■ Task details:
Look through the records, and wherever the string "pink" turns up, copy out that line.
┏━━
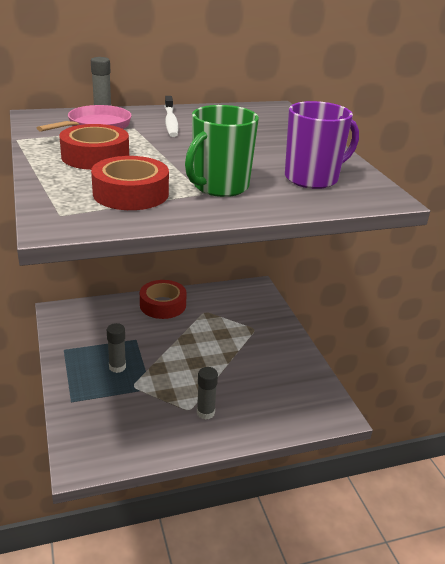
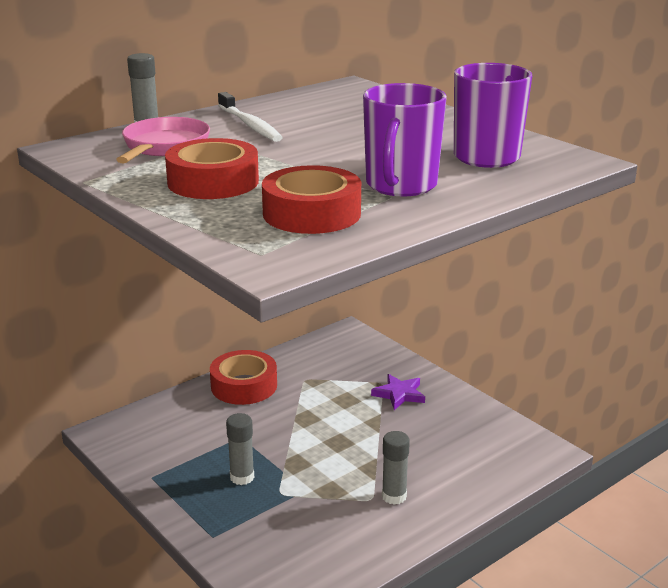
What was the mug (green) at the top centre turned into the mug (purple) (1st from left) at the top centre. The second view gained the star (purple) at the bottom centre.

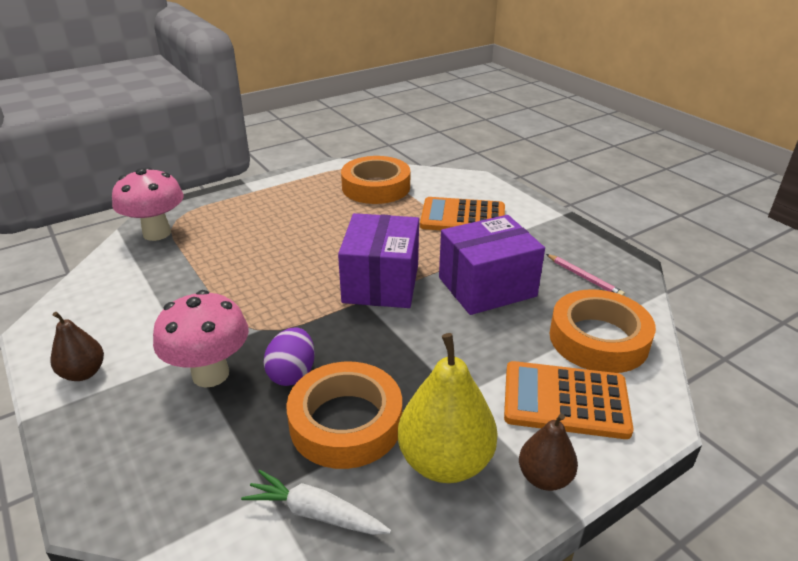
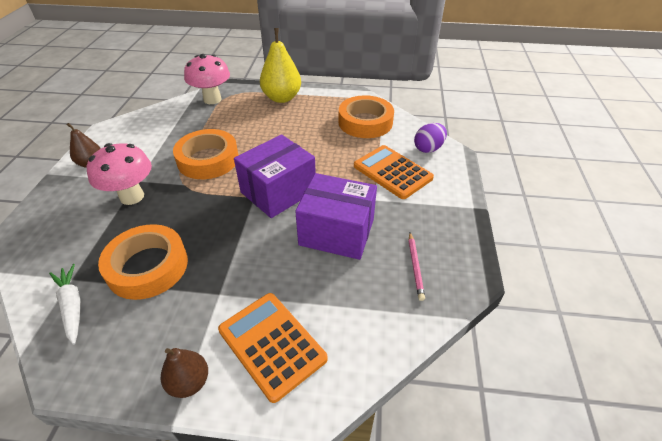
The tape (orange) (3rd from left in the first image) ended up elsewhere, having gone from the middle right to the middle left. The egg (purple) ended up elsewhere, having gone from the centre to the top centre. The pear (yellow) ended up elsewhere, having gone from the bottom centre to the top centre.

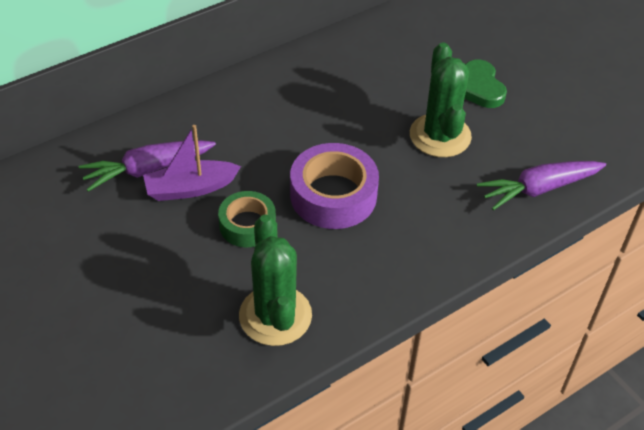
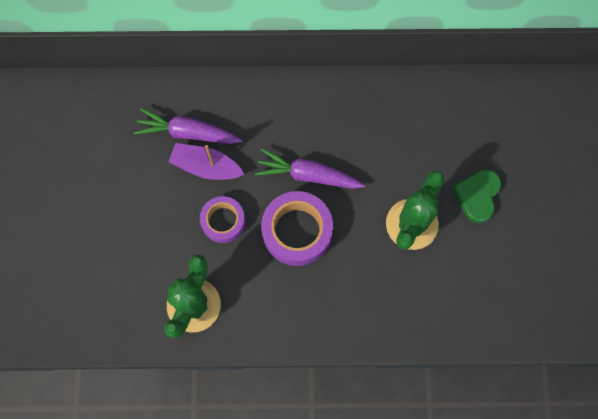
The carrot (purple) (2nd from left) ended up elsewhere, having gone from the middle right to the centre. What was the tape (green) at the centre turned into the tape (purple) (1st from left) at the centre.

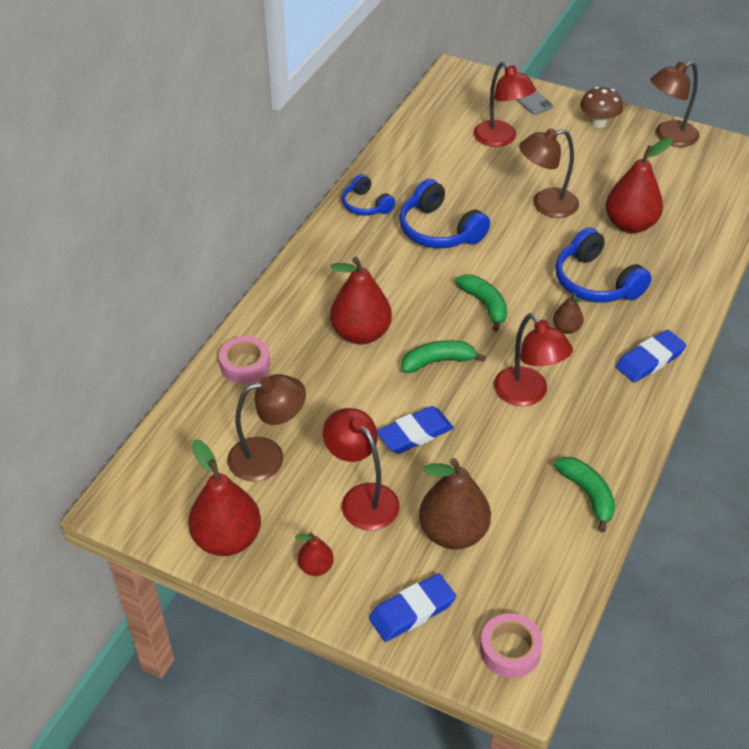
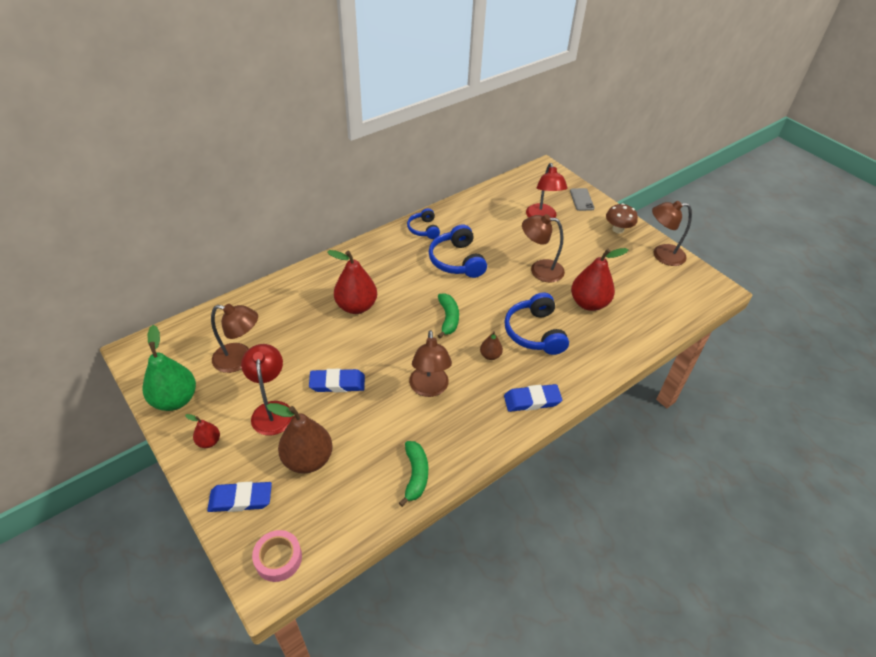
What was the lamp (red) (3rd from left) at the middle right turned into the lamp (brown) (2nd from left) at the centre. The second view lost the tape (pink) (1st from left) at the middle left. The second view lost the banana (green) (1st from left) at the centre. What was the pear (red) (1st from left) at the middle left turned into the pear (green) at the middle left.

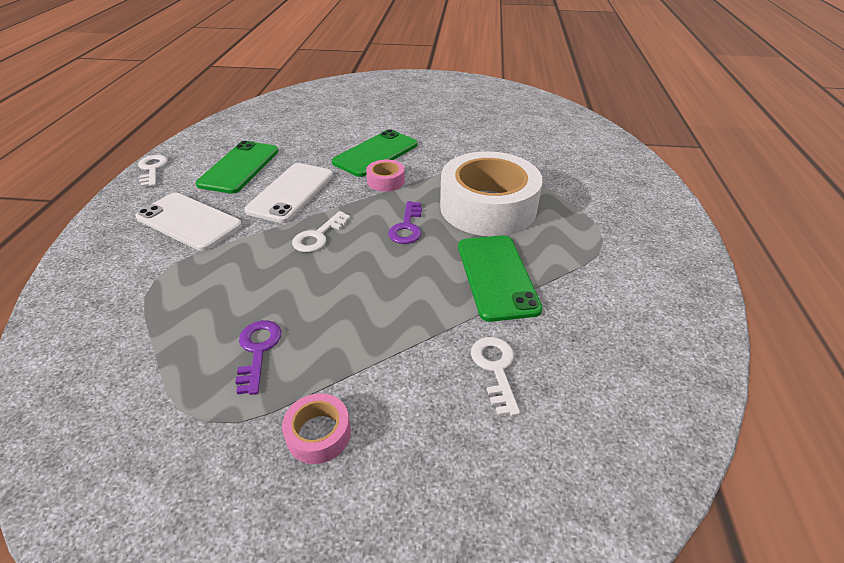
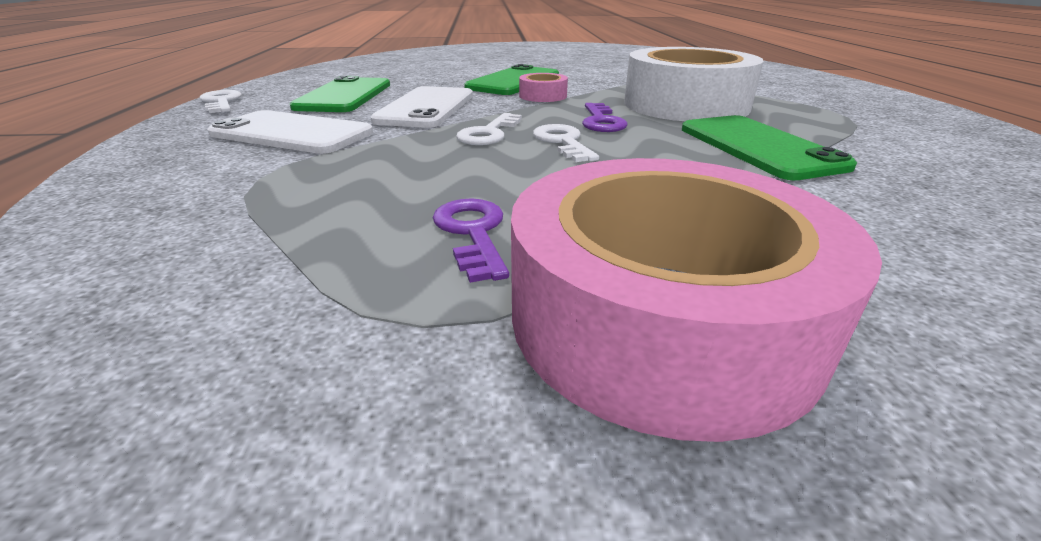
The key (white) (3rd from left) ended up elsewhere, having gone from the bottom centre to the top centre. The size of the tape (pink) (1st from left in the first image) at the bottom centre changed by a factor of 2.39.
┗━━
■ Solution to the exercise:
What was the lamp (red) (3rd from left) at the middle right turned into the lamp (brown) (2nd from left) at the centre. The second view lost the tape (pink) (1st from left) at the middle left. The second view lost the banana (green) (1st from left) at the centre. What was the pear (red) (1st from left) at the middle left turned into the pear (green) at the middle left.
The key (white) (3rd from left) ended up elsewhere, having gone from the bottom centre to the top centre. The size of the tape (pink) (1st from left in the first image) at the bottom centre changed by a factor of 2.39.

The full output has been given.